Requirement -> In the listing below, locate the line that contains "R33: 12 (GND, W37) -> 33k (GND, W37)" and the line that contains "C7: 220pF (GND, U2/PC0) -> 220pF (GND, N027)". Restate word for word those two lines and every line between them, and nothing else.

Data records ->
+++++
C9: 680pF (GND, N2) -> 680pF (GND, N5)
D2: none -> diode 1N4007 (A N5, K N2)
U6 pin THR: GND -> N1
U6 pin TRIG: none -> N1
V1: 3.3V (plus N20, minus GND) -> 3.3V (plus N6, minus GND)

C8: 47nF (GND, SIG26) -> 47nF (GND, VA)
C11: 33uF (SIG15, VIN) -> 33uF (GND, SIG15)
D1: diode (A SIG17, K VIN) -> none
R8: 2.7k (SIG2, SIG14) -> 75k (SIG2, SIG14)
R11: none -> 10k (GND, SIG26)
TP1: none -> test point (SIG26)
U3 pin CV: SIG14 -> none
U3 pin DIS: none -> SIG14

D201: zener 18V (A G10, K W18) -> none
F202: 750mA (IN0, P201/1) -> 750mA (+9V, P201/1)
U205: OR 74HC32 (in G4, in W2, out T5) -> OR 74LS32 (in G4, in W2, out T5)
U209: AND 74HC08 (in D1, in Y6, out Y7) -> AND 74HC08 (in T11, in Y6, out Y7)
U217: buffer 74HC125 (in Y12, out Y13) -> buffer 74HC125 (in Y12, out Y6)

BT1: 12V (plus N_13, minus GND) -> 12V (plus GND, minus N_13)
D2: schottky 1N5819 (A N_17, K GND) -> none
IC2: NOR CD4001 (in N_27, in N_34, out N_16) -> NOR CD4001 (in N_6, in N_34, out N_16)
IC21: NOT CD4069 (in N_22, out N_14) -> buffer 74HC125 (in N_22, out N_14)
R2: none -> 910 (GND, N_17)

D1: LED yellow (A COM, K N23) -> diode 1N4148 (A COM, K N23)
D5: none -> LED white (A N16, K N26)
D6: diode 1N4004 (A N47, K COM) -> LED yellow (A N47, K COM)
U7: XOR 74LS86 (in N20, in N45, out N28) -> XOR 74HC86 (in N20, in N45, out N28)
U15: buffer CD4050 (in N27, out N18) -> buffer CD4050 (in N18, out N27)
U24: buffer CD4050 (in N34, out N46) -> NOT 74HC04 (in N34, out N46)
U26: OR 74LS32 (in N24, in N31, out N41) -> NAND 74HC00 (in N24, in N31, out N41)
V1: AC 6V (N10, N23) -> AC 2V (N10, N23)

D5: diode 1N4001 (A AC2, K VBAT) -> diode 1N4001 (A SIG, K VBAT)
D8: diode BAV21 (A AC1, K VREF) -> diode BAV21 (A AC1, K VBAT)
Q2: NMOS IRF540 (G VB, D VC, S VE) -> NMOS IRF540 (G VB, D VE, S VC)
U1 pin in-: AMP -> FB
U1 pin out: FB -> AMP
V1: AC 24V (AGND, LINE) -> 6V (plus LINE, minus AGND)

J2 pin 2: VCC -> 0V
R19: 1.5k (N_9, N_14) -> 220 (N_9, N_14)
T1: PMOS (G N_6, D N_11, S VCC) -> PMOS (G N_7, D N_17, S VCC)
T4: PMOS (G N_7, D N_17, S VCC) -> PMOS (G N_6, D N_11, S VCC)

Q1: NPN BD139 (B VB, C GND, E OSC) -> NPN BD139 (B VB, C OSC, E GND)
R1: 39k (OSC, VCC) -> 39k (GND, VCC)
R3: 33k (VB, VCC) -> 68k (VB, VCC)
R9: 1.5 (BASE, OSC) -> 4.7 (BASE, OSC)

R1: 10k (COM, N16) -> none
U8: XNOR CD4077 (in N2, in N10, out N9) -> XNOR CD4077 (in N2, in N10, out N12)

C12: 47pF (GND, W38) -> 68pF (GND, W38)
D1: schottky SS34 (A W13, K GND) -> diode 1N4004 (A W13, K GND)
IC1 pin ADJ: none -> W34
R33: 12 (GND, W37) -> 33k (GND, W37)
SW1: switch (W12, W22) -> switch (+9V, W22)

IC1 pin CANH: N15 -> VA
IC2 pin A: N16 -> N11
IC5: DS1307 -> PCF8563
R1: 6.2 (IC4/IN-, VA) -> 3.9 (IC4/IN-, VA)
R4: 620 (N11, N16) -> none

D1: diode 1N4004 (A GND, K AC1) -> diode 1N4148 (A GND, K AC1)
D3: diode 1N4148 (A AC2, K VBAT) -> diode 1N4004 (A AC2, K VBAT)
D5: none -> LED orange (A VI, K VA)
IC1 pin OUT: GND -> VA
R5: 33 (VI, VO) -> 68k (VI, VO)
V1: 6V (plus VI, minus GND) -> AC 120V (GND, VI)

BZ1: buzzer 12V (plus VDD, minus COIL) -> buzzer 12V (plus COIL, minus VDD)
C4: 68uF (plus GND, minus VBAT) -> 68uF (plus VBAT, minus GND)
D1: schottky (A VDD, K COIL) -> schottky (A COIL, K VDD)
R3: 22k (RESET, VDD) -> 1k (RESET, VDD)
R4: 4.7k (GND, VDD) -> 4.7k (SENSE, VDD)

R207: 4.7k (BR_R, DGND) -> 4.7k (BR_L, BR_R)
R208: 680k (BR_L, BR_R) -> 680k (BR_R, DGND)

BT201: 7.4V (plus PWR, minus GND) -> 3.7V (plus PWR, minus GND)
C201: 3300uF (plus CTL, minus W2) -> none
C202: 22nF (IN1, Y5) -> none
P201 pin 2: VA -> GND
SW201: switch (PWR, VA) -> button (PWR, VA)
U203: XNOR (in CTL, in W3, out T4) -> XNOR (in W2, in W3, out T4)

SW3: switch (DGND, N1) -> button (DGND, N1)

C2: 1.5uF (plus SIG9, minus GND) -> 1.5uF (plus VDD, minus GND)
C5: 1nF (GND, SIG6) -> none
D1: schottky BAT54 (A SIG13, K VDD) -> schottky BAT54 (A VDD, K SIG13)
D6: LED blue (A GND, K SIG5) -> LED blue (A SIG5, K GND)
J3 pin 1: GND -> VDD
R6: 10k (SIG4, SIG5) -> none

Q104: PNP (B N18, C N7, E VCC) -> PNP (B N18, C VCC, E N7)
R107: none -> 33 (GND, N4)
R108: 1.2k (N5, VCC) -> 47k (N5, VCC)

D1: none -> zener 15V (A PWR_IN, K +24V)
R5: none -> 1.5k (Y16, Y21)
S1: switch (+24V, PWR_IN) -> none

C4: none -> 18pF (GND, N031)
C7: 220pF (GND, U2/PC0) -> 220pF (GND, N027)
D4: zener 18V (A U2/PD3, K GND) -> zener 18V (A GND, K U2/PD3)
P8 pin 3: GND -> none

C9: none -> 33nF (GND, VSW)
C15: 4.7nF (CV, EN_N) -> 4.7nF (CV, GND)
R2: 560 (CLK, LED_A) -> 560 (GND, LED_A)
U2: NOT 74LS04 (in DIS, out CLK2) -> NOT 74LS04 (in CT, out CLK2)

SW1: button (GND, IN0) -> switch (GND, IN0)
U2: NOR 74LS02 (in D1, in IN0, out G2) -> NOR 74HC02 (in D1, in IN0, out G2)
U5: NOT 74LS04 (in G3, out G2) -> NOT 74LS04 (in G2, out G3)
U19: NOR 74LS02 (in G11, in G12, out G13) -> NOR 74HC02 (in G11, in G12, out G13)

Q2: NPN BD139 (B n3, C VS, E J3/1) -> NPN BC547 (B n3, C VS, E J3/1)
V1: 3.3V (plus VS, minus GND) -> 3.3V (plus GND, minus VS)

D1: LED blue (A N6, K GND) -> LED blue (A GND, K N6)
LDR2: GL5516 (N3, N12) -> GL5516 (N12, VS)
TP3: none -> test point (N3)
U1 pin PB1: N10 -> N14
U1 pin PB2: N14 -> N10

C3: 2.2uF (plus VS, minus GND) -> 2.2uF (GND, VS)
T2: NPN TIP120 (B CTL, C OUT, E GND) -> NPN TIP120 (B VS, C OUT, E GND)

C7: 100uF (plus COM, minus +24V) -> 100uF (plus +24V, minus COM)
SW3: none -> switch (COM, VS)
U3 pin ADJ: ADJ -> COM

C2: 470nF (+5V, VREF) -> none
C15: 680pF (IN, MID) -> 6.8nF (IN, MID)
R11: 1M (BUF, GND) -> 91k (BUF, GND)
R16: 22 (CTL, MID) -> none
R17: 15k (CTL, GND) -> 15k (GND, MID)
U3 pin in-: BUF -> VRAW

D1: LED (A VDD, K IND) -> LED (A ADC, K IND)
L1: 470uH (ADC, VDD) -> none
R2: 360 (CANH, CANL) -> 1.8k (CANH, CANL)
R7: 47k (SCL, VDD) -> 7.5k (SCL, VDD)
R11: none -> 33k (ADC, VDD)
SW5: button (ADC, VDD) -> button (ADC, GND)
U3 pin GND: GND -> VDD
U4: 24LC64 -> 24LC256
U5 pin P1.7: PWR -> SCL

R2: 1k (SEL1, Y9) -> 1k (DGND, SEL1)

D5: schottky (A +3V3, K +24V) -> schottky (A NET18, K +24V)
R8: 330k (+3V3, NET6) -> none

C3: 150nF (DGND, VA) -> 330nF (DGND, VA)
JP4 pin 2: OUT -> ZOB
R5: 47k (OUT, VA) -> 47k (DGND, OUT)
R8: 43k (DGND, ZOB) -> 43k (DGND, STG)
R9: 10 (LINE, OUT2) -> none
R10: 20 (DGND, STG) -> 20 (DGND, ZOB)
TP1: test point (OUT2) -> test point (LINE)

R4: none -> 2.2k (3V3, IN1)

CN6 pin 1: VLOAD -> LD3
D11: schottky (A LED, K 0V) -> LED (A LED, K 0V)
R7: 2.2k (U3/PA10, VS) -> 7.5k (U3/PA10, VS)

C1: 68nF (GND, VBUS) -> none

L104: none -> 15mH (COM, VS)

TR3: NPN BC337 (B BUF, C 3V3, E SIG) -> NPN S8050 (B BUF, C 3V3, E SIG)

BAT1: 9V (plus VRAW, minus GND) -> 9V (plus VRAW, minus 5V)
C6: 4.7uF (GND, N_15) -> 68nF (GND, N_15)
+++++
Solution for this exercise ->
R33: 12 (GND, W37) -> 33k (GND, W37)
SW1: switch (W12, W22) -> switch (+9V, W22)

IC1 pin CANH: N15 -> VA
IC2 pin A: N16 -> N11
IC5: DS1307 -> PCF8563
R1: 6.2 (IC4/IN-, VA) -> 3.9 (IC4/IN-, VA)
R4: 620 (N11, N16) -> none

D1: diode 1N4004 (A GND, K AC1) -> diode 1N4148 (A GND, K AC1)
D3: diode 1N4148 (A AC2, K VBAT) -> diode 1N4004 (A AC2, K VBAT)
D5: none -> LED orange (A VI, K VA)
IC1 pin OUT: GND -> VA
R5: 33 (VI, VO) -> 68k (VI, VO)
V1: 6V (plus VI, minus GND) -> AC 120V (GND, VI)

BZ1: buzzer 12V (plus VDD, minus COIL) -> buzzer 12V (plus COIL, minus VDD)
C4: 68uF (plus GND, minus VBAT) -> 68uF (plus VBAT, minus GND)
D1: schottky (A VDD, K COIL) -> schottky (A COIL, K VDD)
R3: 22k (RESET, VDD) -> 1k (RESET, VDD)
R4: 4.7k (GND, VDD) -> 4.7k (SENSE, VDD)

R207: 4.7k (BR_R, DGND) -> 4.7k (BR_L, BR_R)
R208: 680k (BR_L, BR_R) -> 680k (BR_R, DGND)

BT201: 7.4V (plus PWR, minus GND) -> 3.7V (plus PWR, minus GND)
C201: 3300uF (plus CTL, minus W2) -> none
C202: 22nF (IN1, Y5) -> none
P201 pin 2: VA -> GND
SW201: switch (PWR, VA) -> button (PWR, VA)
U203: XNOR (in CTL, in W3, out T4) -> XNOR (in W2, in W3, out T4)

SW3: switch (DGND, N1) -> button (DGND, N1)

C2: 1.5uF (plus SIG9, minus GND) -> 1.5uF (plus VDD, minus GND)
C5: 1nF (GND, SIG6) -> none
D1: schottky BAT54 (A SIG13, K VDD) -> schottky BAT54 (A VDD, K SIG13)
D6: LED blue (A GND, K SIG5) -> LED blue (A SIG5, K GND)
J3 pin 1: GND -> VDD
R6: 10k (SIG4, SIG5) -> none

Q104: PNP (B N18, C N7, E VCC) -> PNP (B N18, C VCC, E N7)
R107: none -> 33 (GND, N4)
R108: 1.2k (N5, VCC) -> 47k (N5, VCC)

D1: none -> zener 15V (A PWR_IN, K +24V)
R5: none -> 1.5k (Y16, Y21)
S1: switch (+24V, PWR_IN) -> none

C4: none -> 18pF (GND, N031)
C7: 220pF (GND, U2/PC0) -> 220pF (GND, N027)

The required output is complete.